» PROBLEM STATEMENT
Pull every line that includes the word "none" from the data.

» SUPPLIED DATA
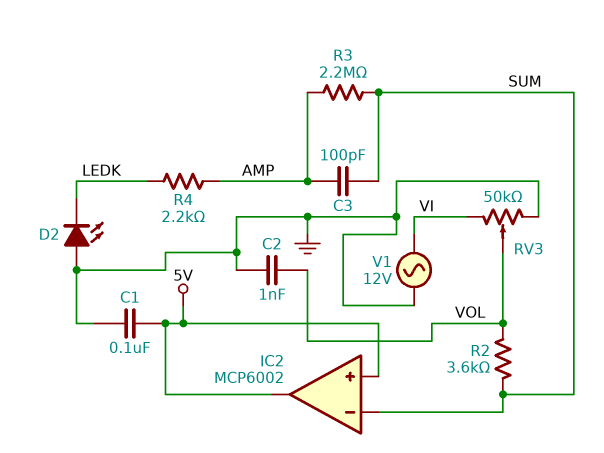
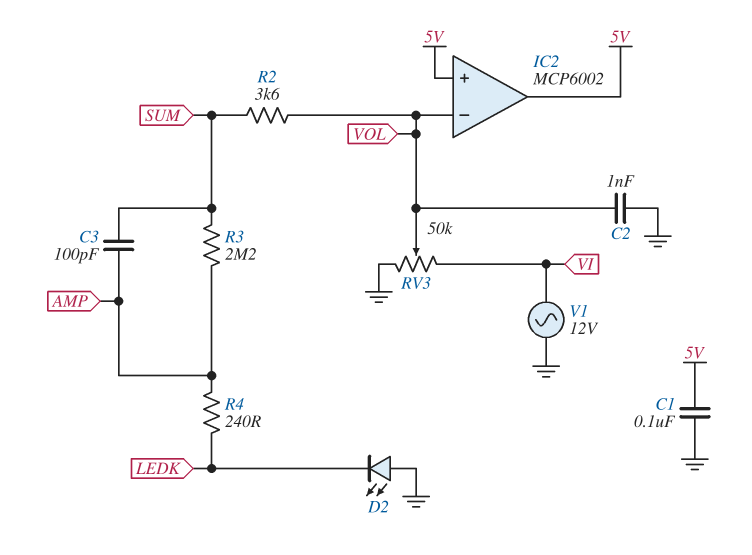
IC2 pin in-: SUM -> VOL
R4: 2.2k (AMP, LEDK) -> 240 (AMP, LEDK)

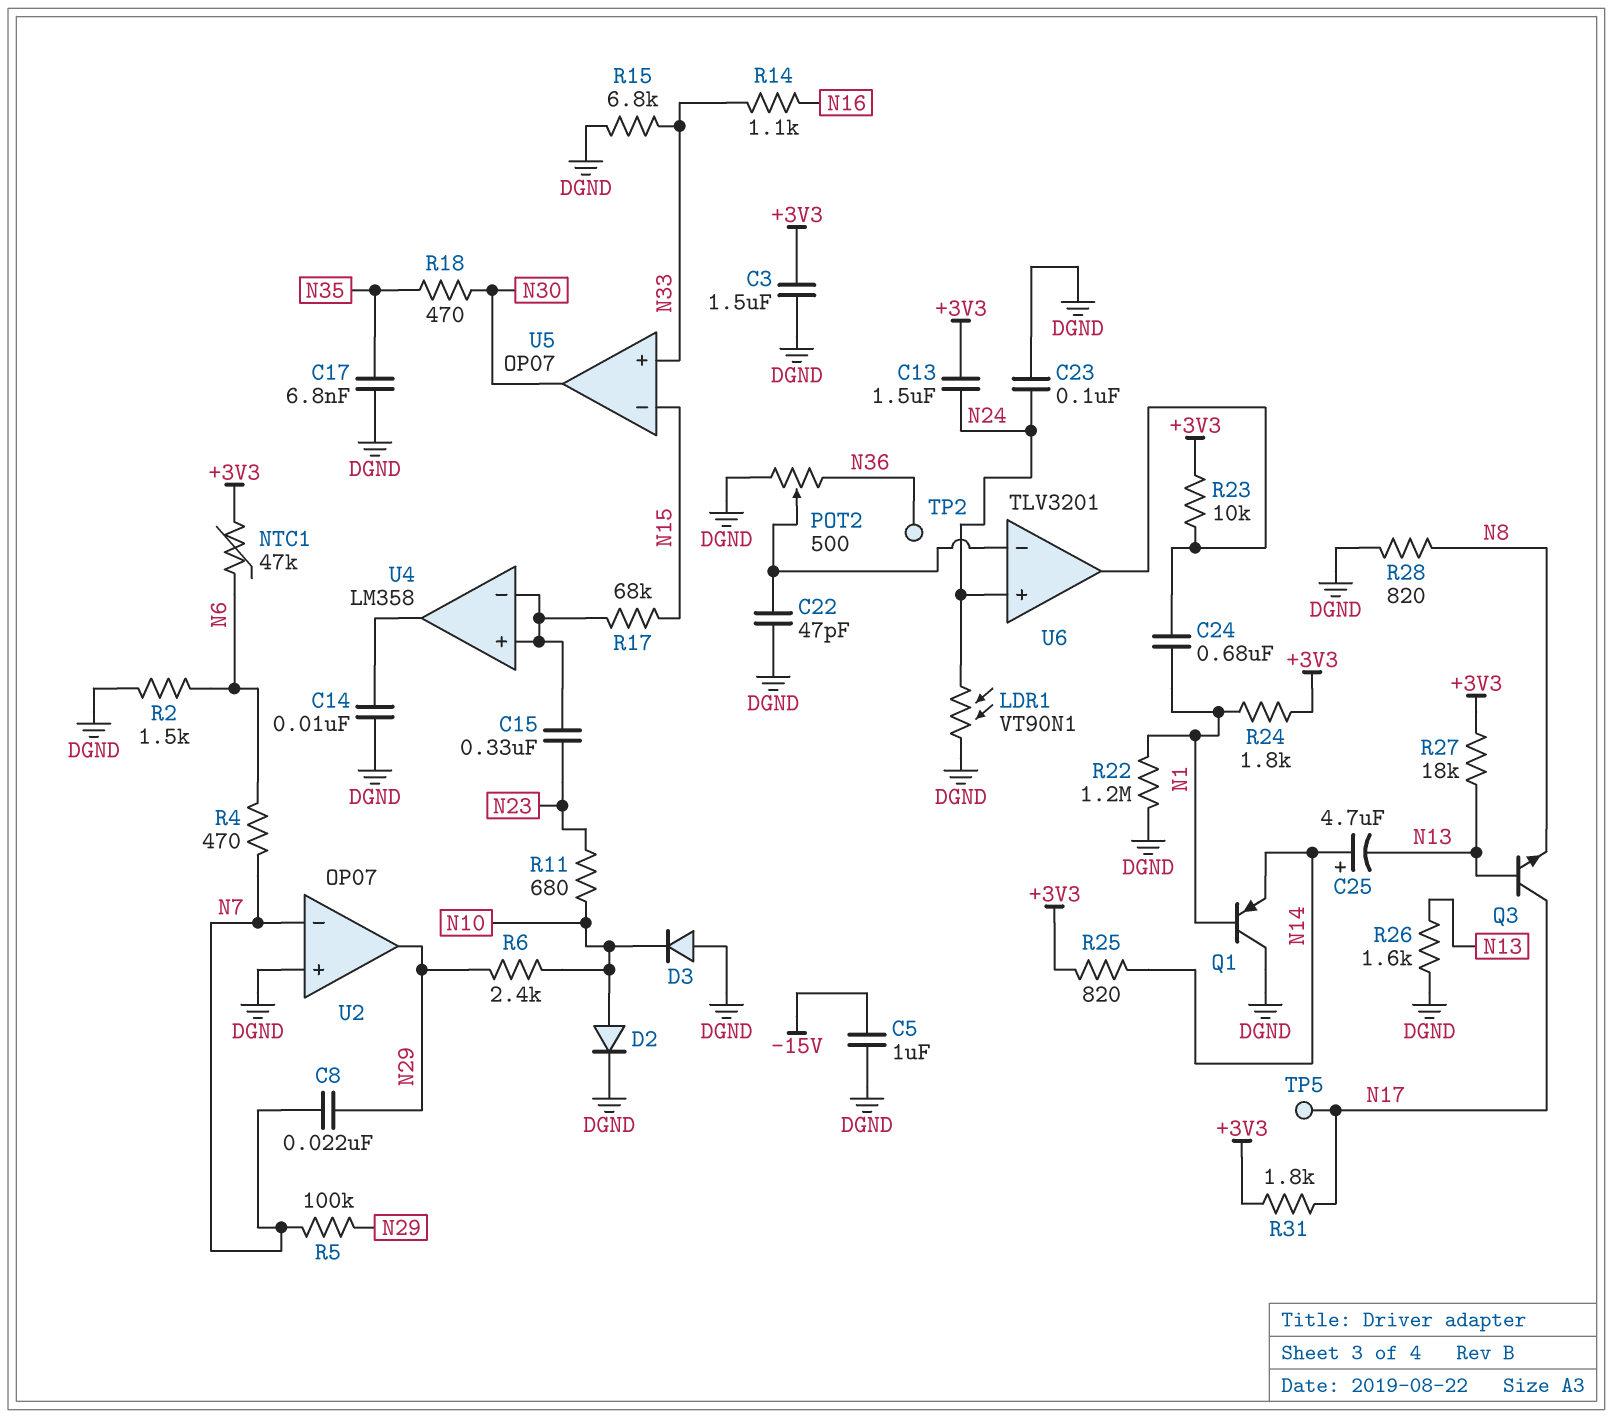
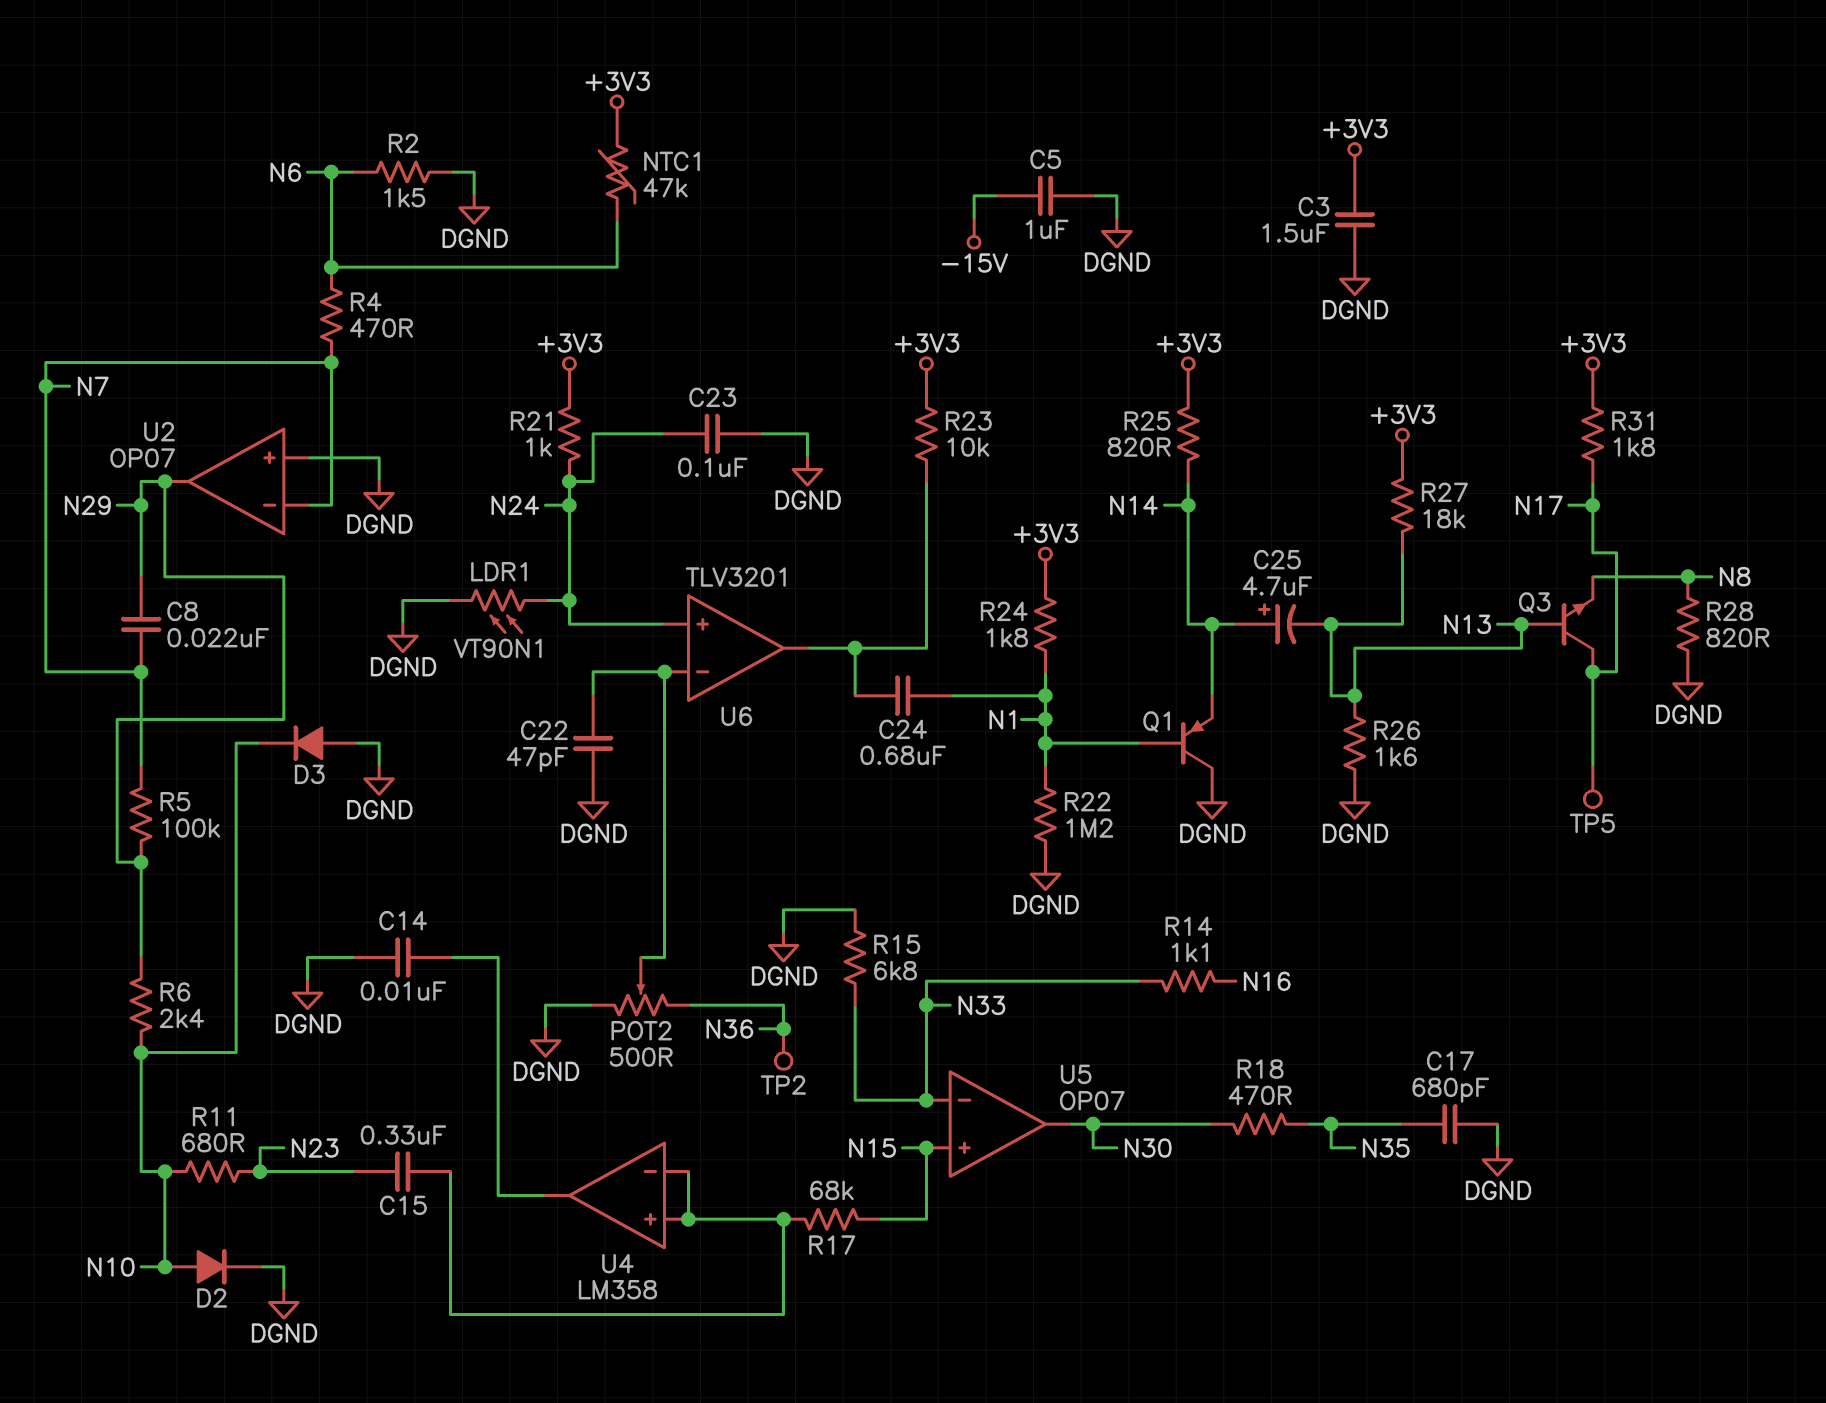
C13: 1.5uF (+3V3, N24) -> none
C17: 6.8nF (DGND, N35) -> 680pF (DGND, N35)
R21: none -> 1k (+3V3, N24)
U5 pin in+: N33 -> N15
U5 pin in-: N15 -> N33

» RESULT OF THIS EXERCISE
C13: 1.5uF (+3V3, N24) -> none
R21: none -> 1k (+3V3, N24)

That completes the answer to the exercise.